=== RECORDED INFORMATION ===

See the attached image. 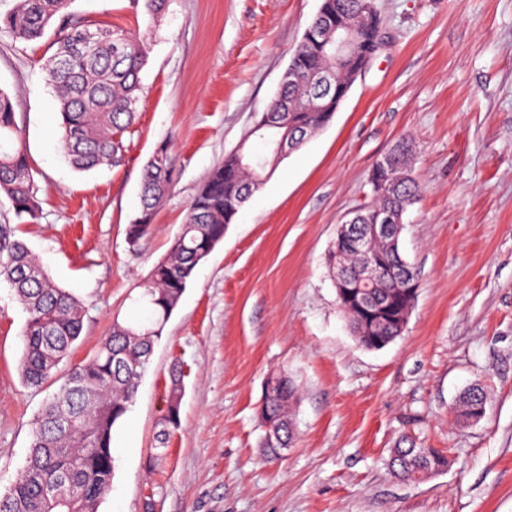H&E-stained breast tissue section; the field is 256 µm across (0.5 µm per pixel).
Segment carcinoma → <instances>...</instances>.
I'll use <instances>...</instances> for the list:
<instances>
[{"mask_svg":"<svg viewBox=\"0 0 512 512\" xmlns=\"http://www.w3.org/2000/svg\"><path fill=\"white\" fill-rule=\"evenodd\" d=\"M70 3L16 0L13 10L0 16V34L29 42L56 26V49L44 61L43 71L58 101L65 156L74 169L89 171L122 159V137L135 120L148 51L137 35L72 13L68 11ZM364 3L322 0L292 51L294 77L282 82L256 123L286 121L288 129H300L306 136L329 123L347 96L353 76L371 58L378 38L379 17L367 13ZM338 26L351 31L356 41L355 51L344 56L336 55ZM91 32L99 40L94 53L83 48ZM323 74L331 75L329 84L317 85L311 80ZM20 133L13 98L0 88V193L10 200L17 217L33 219L39 201ZM249 136L264 141L260 160L251 163L244 144L224 157V163L210 172L191 200L168 255L155 264L141 284L149 318L138 323H114L93 357L72 369L43 405L21 477L0 495V512H98L100 501L112 487L113 428L134 402L155 341L162 336L165 322L196 268L205 260V250L224 239L228 224L281 162L266 137L259 132ZM411 153V140L403 137L390 150L391 165H373L369 177L373 201L355 212L358 223L375 224L378 216L388 212L395 214V223H403L405 213L419 196V185L409 168ZM172 181L168 150L161 146L143 169L141 210L125 229L130 246L138 247L151 233L154 213ZM399 239L394 234L372 240L362 253L346 247L337 261L352 278L367 261L380 262L387 273L371 292L380 299H393L399 291V274L409 267L400 253ZM0 278L14 288L27 314L21 373L26 385L39 387L54 376L78 340L83 327L82 303L50 280L8 224H0ZM341 311L355 337H360L365 328L357 306L345 302ZM402 332L390 315L371 327L378 342L392 341ZM183 378L180 367L171 369L167 407L157 435L161 451L154 455L155 462L165 455L171 434L180 427ZM295 400L296 388L287 377L263 389L259 412L265 428L263 447L274 457L292 443L290 407ZM484 403L483 389L471 388L460 400L457 417L464 418ZM390 466L396 477L413 481L446 468L448 457L437 448L404 436L392 451Z\"/></svg>","mask_w":512,"mask_h":512,"instance_id":"1","label":"carcinoma"}]
</instances>
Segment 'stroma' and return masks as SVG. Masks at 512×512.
Instances as JSON below:
<instances>
[{"label":"stroma","mask_w":512,"mask_h":512,"mask_svg":"<svg viewBox=\"0 0 512 512\" xmlns=\"http://www.w3.org/2000/svg\"><path fill=\"white\" fill-rule=\"evenodd\" d=\"M321 0H73L70 9L144 37L136 119L120 163L79 172L59 144L41 68L54 34H0V88L14 98L40 200L16 226L50 279L77 296L83 330L53 379L23 383L26 313L0 279V494L19 478L33 423L113 322L143 320L140 283L164 258L193 196L274 97ZM381 46L331 123L284 159L196 269L112 436L99 512H512V0H375ZM423 186L400 240L418 279L404 332L360 347L336 304L327 253L368 204L374 162L401 136ZM167 146L174 181L130 250L143 168ZM181 364V426L152 464L169 371ZM298 390L296 440L260 446L269 373ZM486 392L477 422L453 409ZM447 452L418 482L391 475L401 435Z\"/></svg>","instance_id":"obj_1"}]
</instances>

===

**PROBLEM STATEMENT:** Search the data above for the string "Segment" and copy each line that has it.

**WRITTEN ANSWER:**
Segment carcinoma → <instances>...</instances>.
Segment 'stroma' and return masks as SVG. Masks at 512×512.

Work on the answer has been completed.